> _Work required_: Within the data below, find the string "VEXT" and return each line where it occurs.

> _Record extracts_:
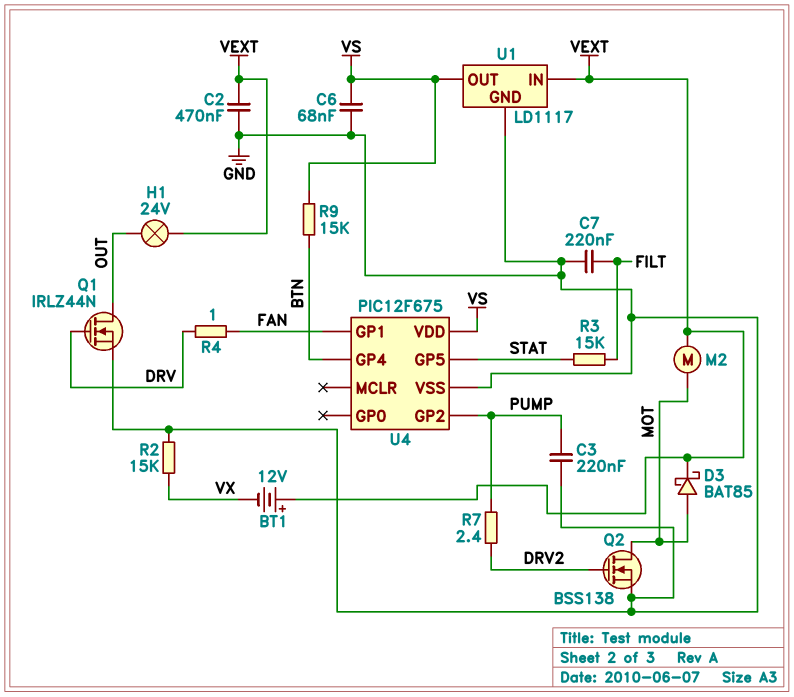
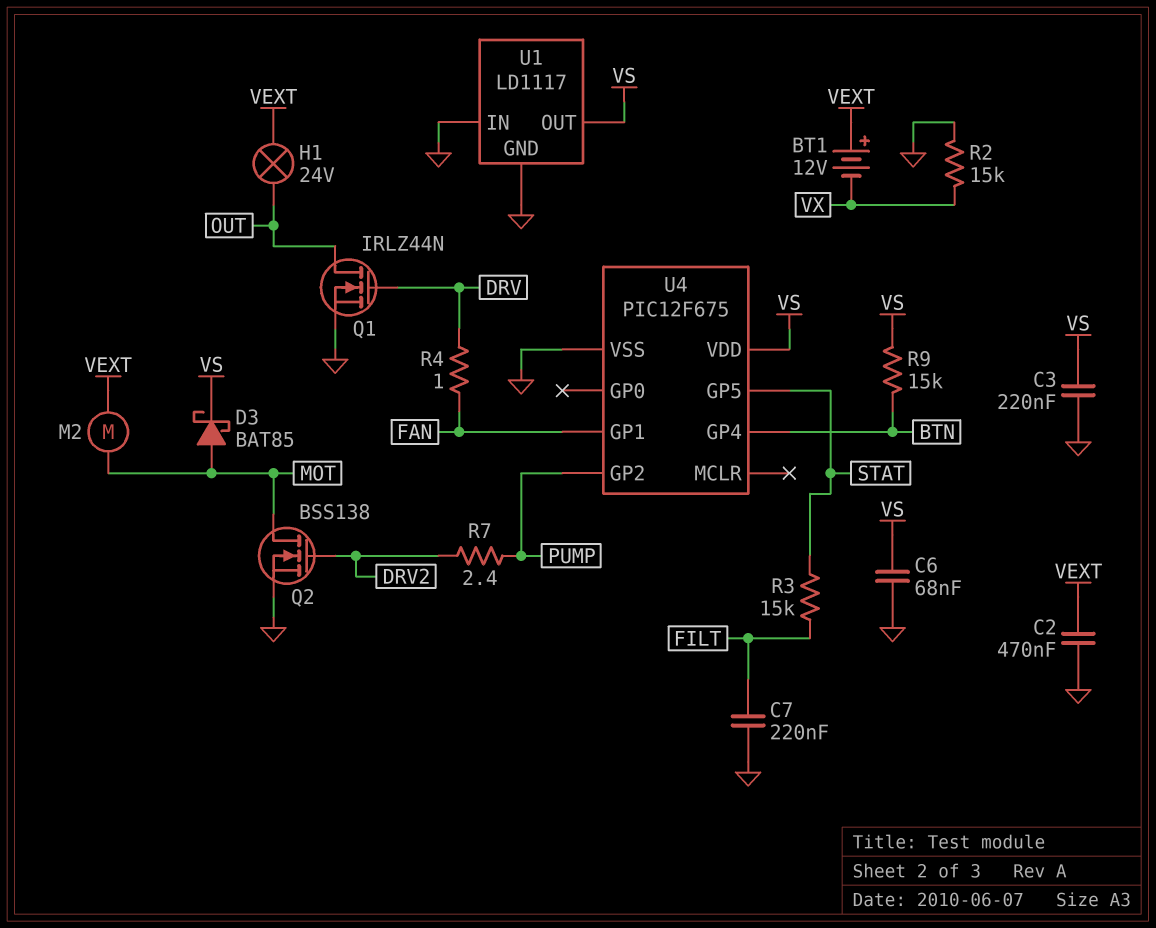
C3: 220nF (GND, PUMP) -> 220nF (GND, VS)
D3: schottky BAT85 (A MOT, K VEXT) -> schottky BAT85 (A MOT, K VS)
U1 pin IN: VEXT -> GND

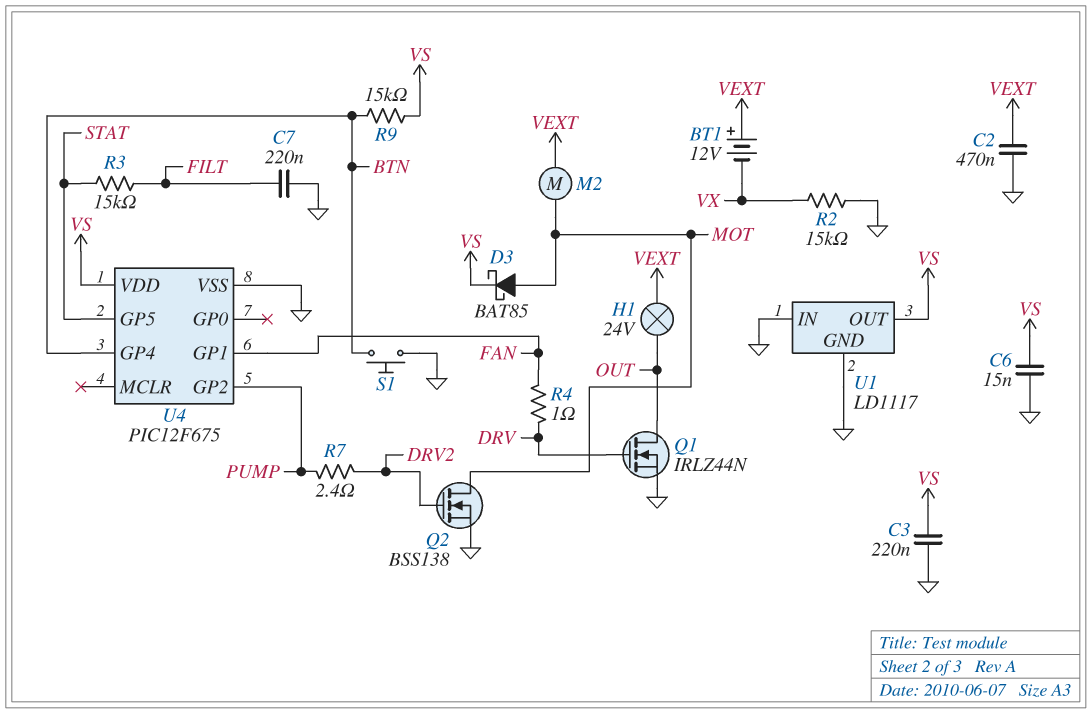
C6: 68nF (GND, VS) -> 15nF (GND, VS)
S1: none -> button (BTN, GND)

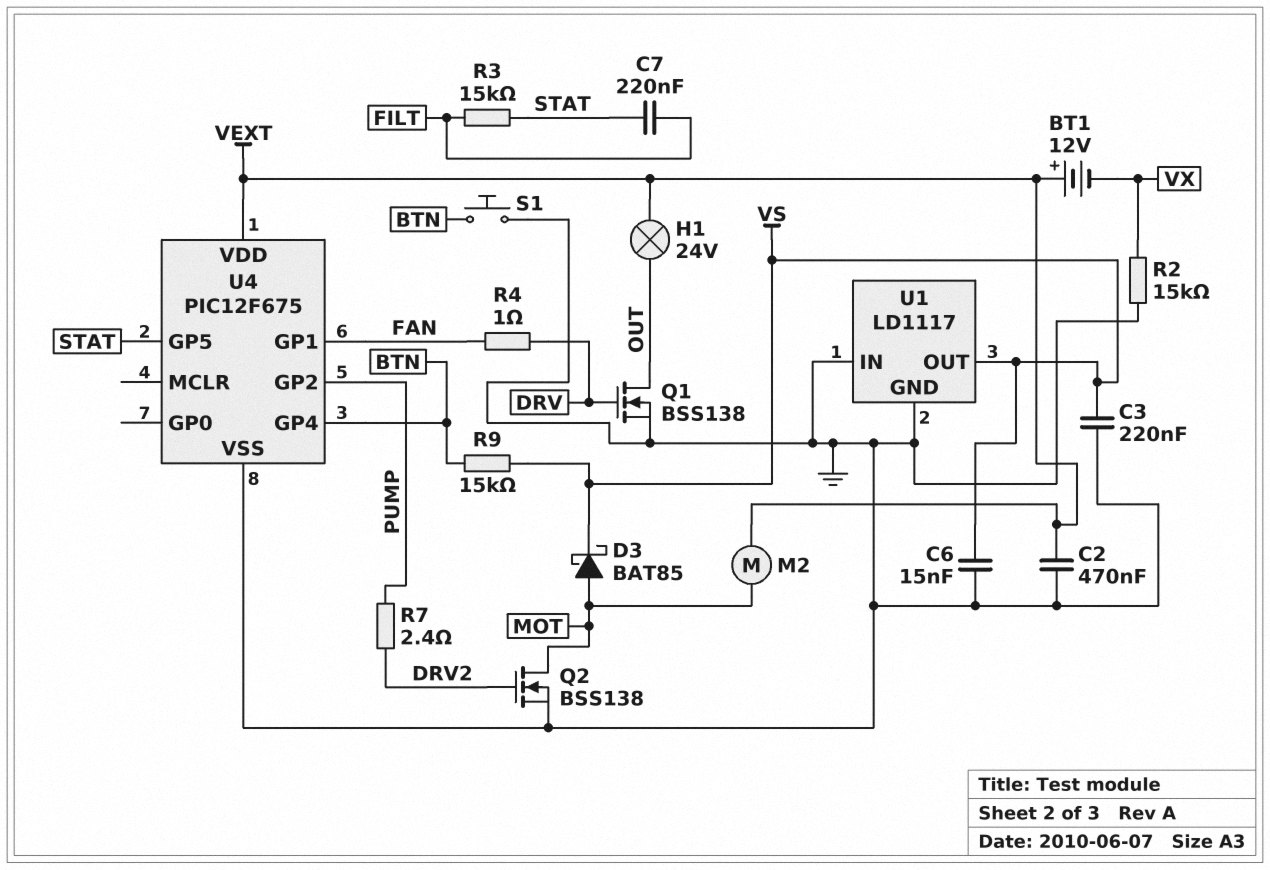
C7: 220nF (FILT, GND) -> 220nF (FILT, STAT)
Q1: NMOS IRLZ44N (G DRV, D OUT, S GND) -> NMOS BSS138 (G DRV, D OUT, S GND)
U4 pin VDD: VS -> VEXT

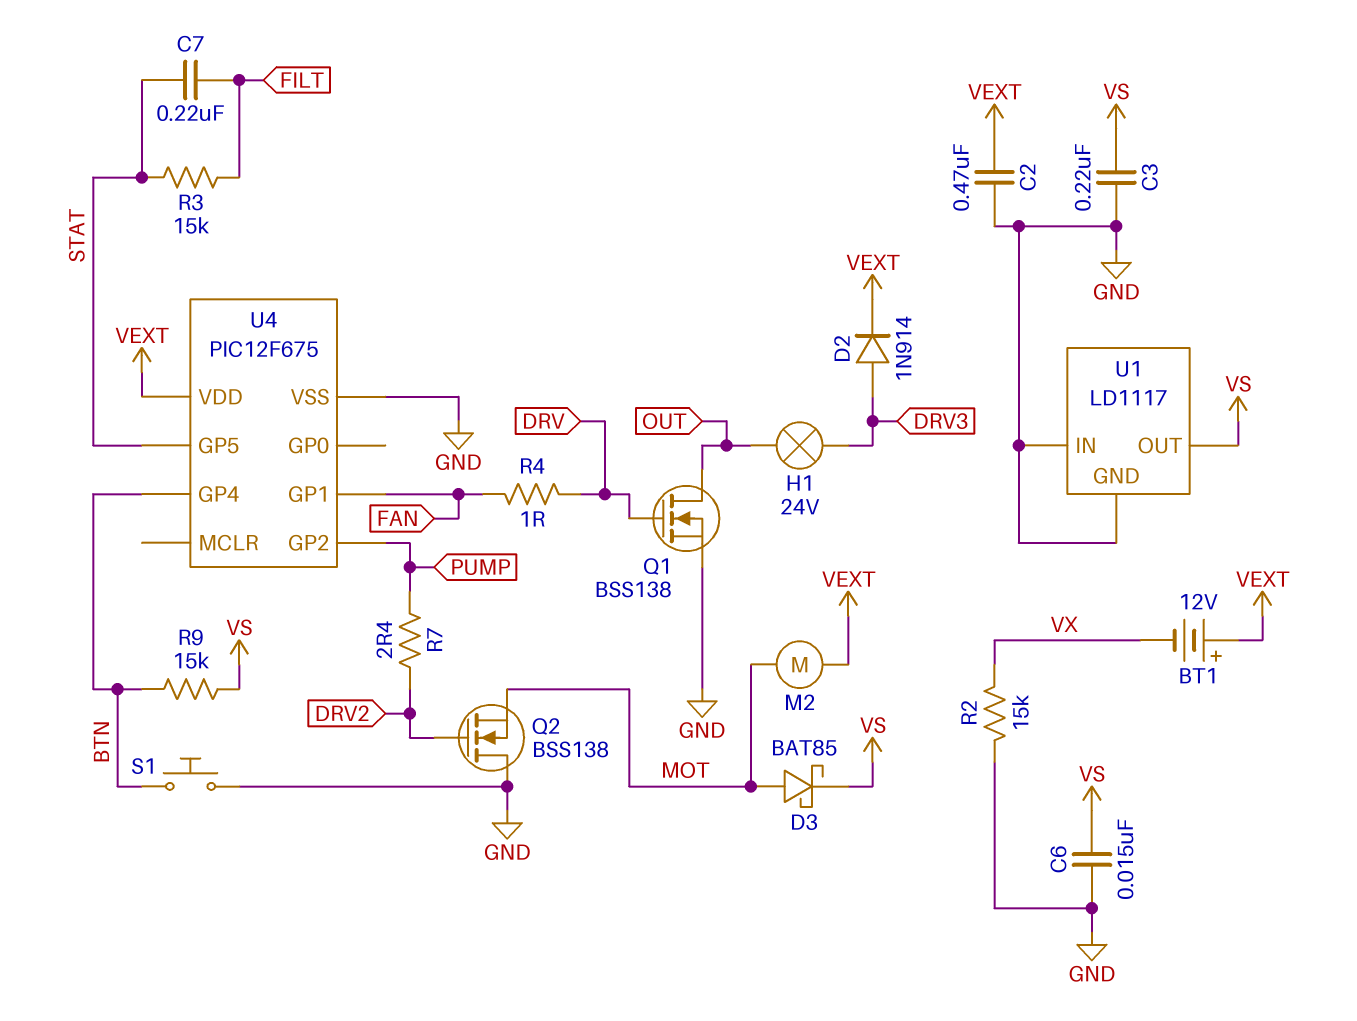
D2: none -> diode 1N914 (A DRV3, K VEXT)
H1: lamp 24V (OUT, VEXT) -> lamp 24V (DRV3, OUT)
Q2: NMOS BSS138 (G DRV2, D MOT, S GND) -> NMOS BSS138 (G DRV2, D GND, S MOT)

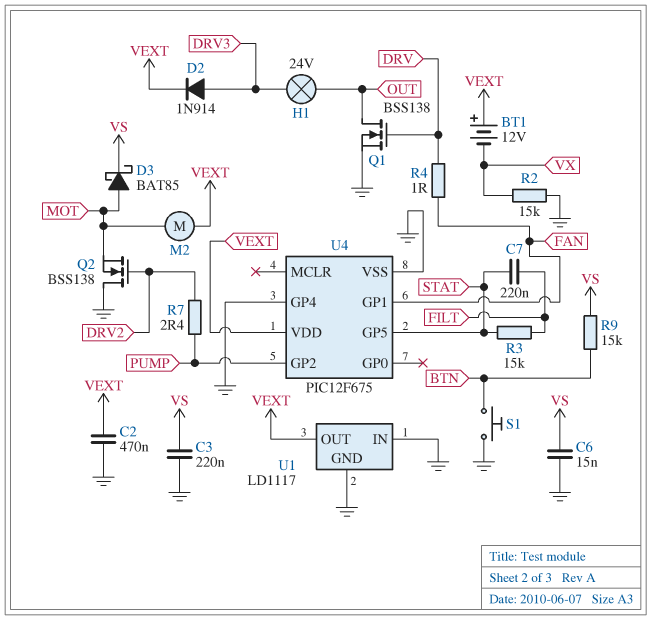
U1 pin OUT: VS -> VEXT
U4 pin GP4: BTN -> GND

> _Answer section_:
D3: schottky BAT85 (A MOT, K VEXT) -> schottky BAT85 (A MOT, K VS)
U1 pin IN: VEXT -> GND
U4 pin VDD: VS -> VEXT
D2: none -> diode 1N914 (A DRV3, K VEXT)
H1: lamp 24V (OUT, VEXT) -> lamp 24V (DRV3, OUT)
U1 pin OUT: VS -> VEXT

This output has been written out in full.